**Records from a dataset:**
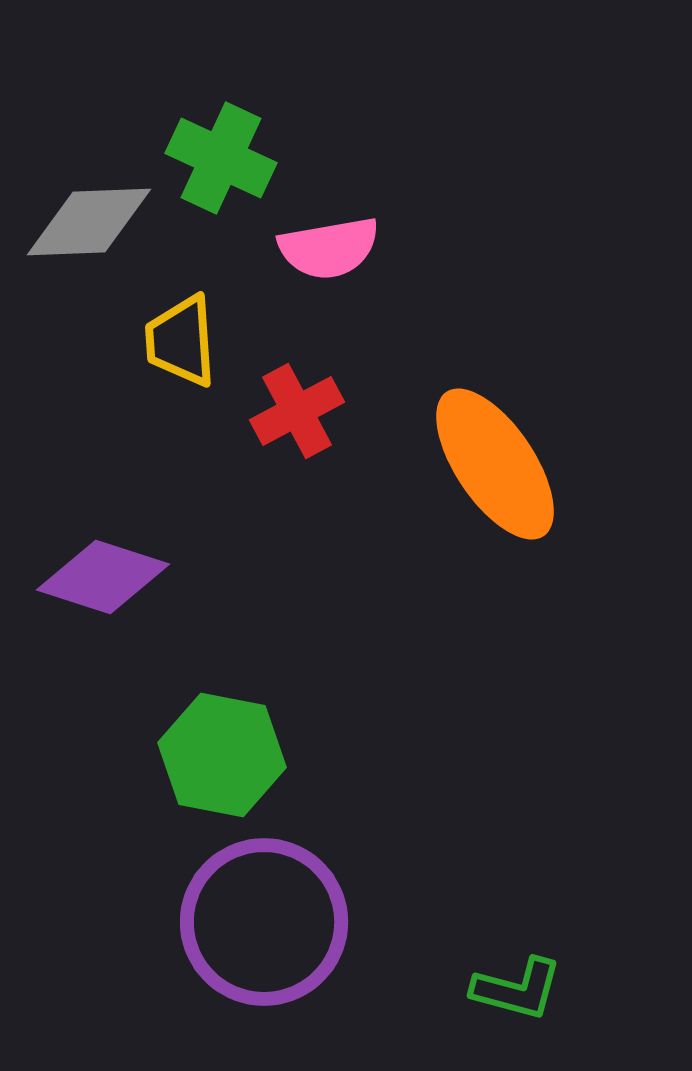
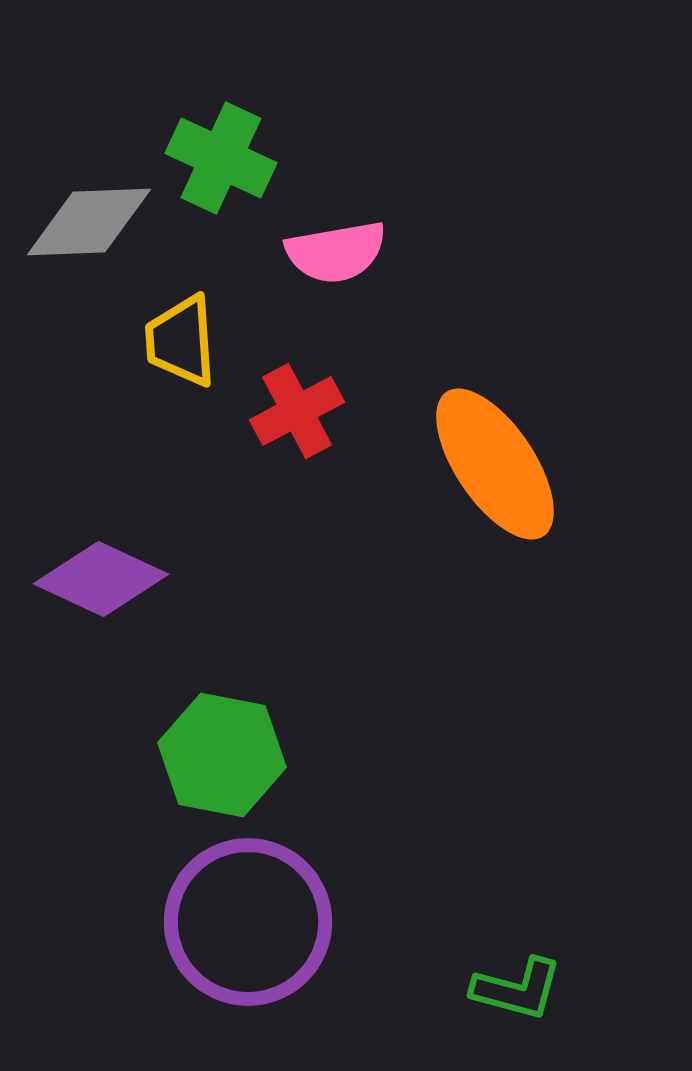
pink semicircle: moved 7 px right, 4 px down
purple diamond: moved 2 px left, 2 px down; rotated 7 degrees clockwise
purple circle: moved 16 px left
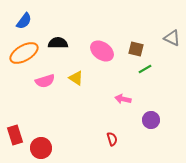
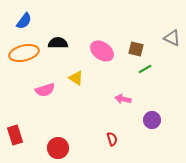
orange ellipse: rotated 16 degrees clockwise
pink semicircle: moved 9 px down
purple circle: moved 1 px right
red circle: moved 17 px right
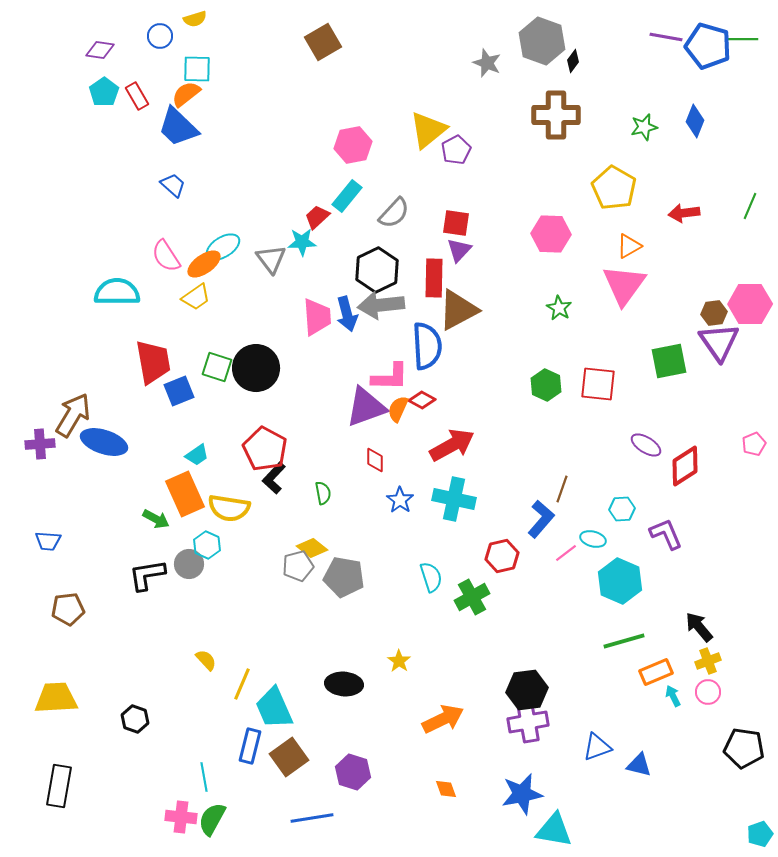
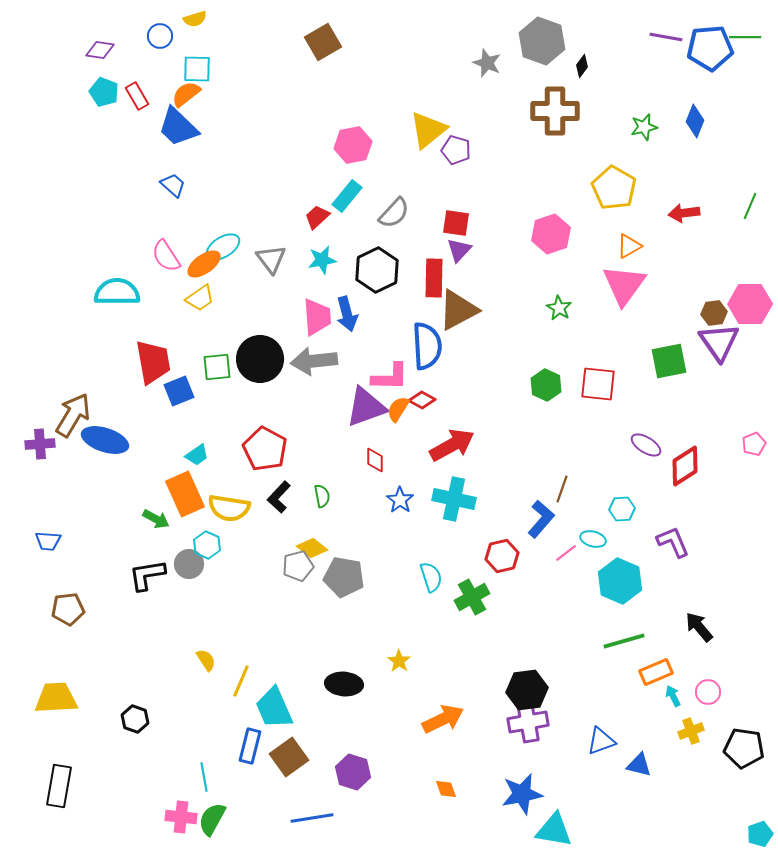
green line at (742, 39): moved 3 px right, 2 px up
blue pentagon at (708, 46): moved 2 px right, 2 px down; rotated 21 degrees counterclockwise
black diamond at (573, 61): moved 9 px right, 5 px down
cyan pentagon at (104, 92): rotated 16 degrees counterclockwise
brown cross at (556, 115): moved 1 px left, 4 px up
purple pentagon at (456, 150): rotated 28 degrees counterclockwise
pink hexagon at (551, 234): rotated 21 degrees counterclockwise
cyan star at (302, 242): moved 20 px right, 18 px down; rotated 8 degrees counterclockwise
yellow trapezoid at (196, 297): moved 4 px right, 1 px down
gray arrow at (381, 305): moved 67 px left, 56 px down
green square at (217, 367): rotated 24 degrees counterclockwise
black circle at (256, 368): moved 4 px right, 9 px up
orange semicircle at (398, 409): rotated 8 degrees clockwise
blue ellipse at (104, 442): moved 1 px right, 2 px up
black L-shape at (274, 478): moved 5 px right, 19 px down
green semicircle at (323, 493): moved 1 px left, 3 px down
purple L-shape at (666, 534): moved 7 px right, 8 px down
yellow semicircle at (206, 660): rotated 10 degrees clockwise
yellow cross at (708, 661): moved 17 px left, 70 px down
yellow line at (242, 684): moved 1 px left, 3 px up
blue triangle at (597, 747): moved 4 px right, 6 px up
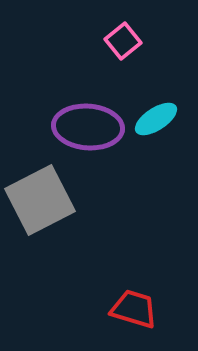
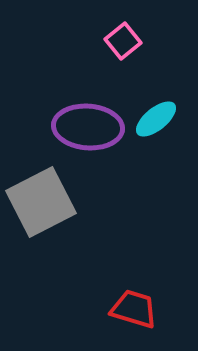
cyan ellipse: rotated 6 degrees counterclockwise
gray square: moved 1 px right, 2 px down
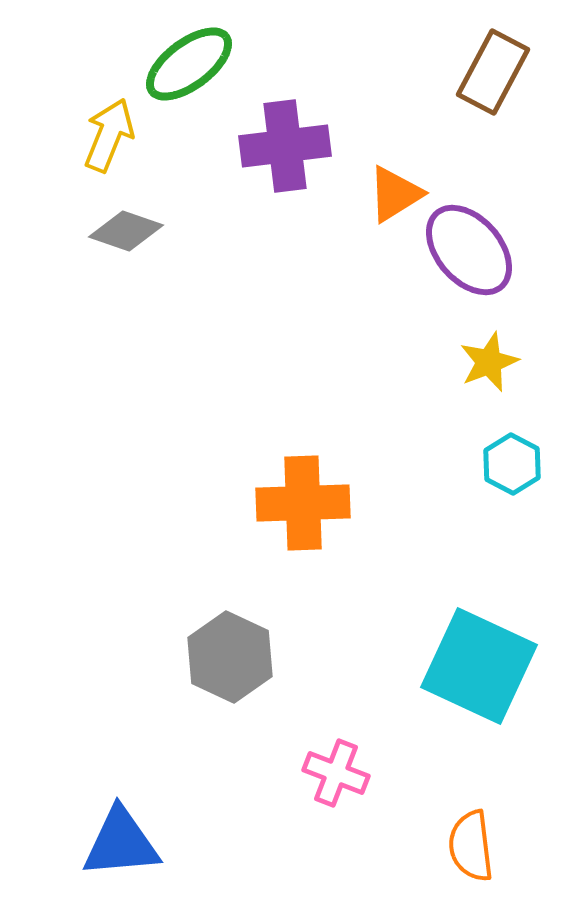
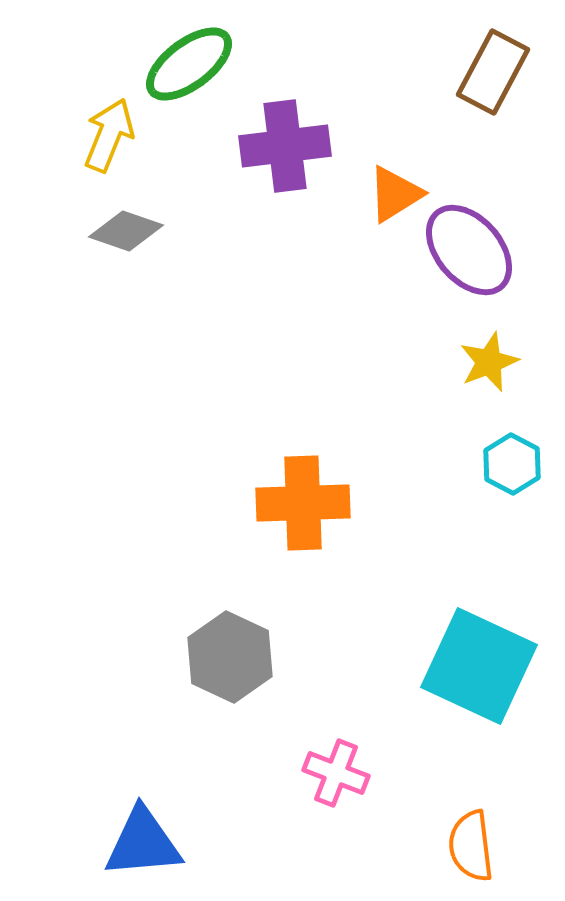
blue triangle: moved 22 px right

**WHAT IS ASKED:** Revise all the records so that every "counterclockwise" becomes "anticlockwise" and nothing else changes. Omit the picture lines from your answer.

**SOLUTION TO THE EXERCISE:**
pink semicircle: moved 7 px right, 4 px down
purple diamond: moved 2 px left, 2 px down; rotated 7 degrees clockwise
purple circle: moved 16 px left
orange ellipse: rotated 16 degrees clockwise
pink semicircle: moved 9 px down
purple circle: moved 1 px right
red circle: moved 17 px right
green line at (742, 39): moved 3 px right, 2 px up
blue pentagon at (708, 46): moved 2 px right, 2 px down; rotated 21 degrees anticlockwise
black diamond at (573, 61): moved 9 px right, 5 px down
cyan pentagon at (104, 92): rotated 16 degrees anticlockwise
brown cross at (556, 115): moved 1 px left, 4 px up
purple pentagon at (456, 150): rotated 28 degrees anticlockwise
pink hexagon at (551, 234): rotated 21 degrees anticlockwise
cyan star at (302, 242): moved 20 px right, 18 px down; rotated 8 degrees anticlockwise
yellow trapezoid at (196, 297): moved 4 px right, 1 px down
gray arrow at (381, 305): moved 67 px left, 56 px down
green square at (217, 367): rotated 24 degrees anticlockwise
black circle at (256, 368): moved 4 px right, 9 px up
orange semicircle at (398, 409): rotated 8 degrees clockwise
blue ellipse at (104, 442): moved 1 px right, 2 px up
black L-shape at (274, 478): moved 5 px right, 19 px down
green semicircle at (323, 493): moved 1 px left, 3 px down
purple L-shape at (666, 534): moved 7 px right, 8 px down
yellow semicircle at (206, 660): rotated 10 degrees clockwise
yellow cross at (708, 661): moved 17 px left, 70 px down
yellow line at (242, 684): moved 1 px left, 3 px up
blue triangle at (597, 747): moved 4 px right, 6 px up
cyan ellipse: rotated 6 degrees anticlockwise
gray square: moved 1 px right, 2 px down
blue triangle: moved 22 px right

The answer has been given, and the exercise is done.